- Raw data:
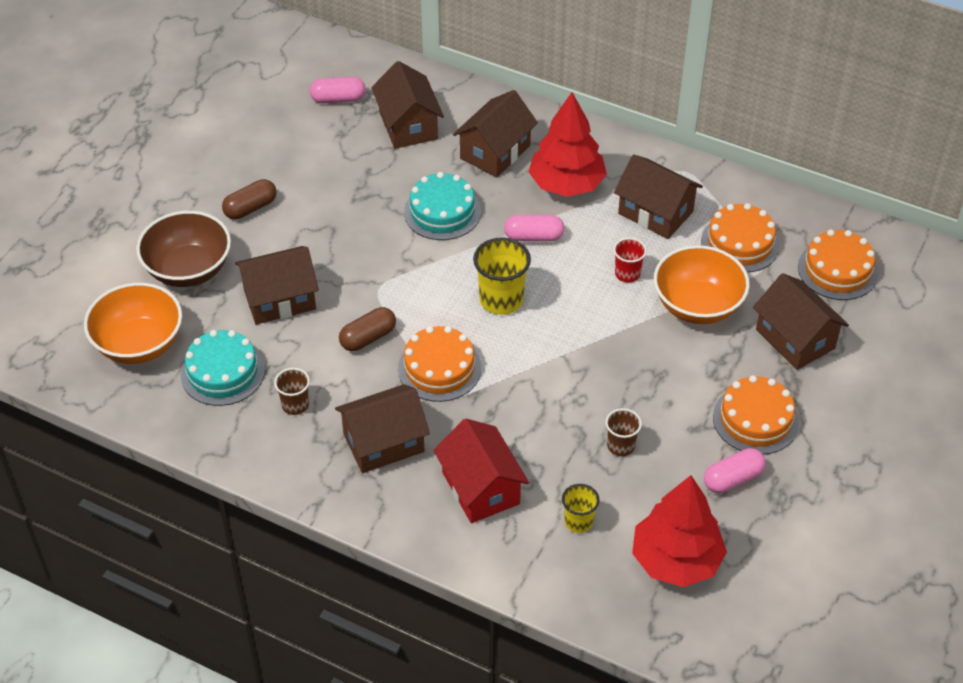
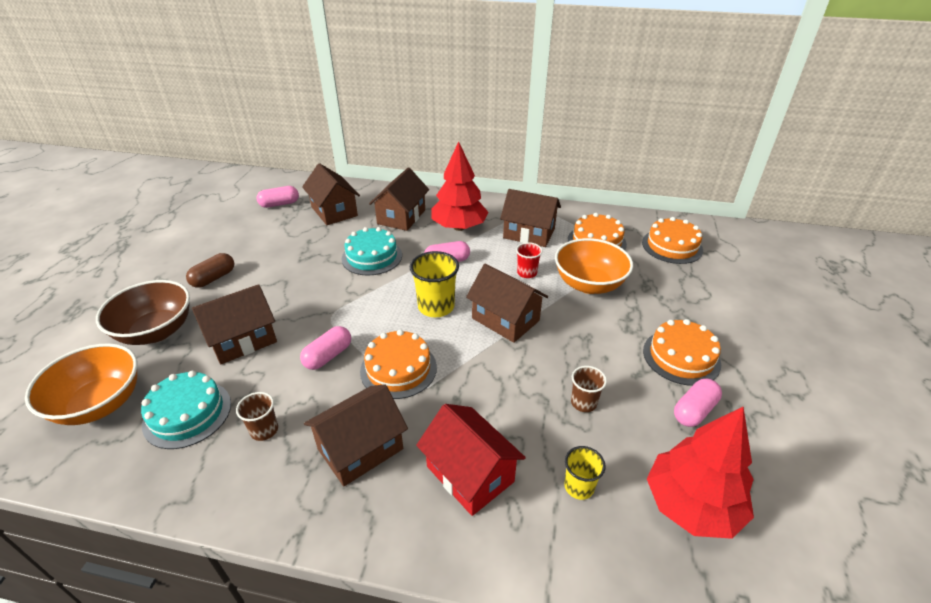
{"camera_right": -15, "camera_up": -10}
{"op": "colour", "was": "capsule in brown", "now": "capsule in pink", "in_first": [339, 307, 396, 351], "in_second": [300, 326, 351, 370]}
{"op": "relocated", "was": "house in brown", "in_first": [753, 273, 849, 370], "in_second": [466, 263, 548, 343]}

- Problem to solve: Copy the listing exactly. Leave the pictures out.

- Reply:
{"camera_right": -15, "camera_up": -10}
{"op": "colour", "was": "capsule in brown", "now": "capsule in pink", "in_first": [339, 307, 396, 351], "in_second": [300, 326, 351, 370]}
{"op": "relocated", "was": "house in brown", "in_first": [753, 273, 849, 370], "in_second": [466, 263, 548, 343]}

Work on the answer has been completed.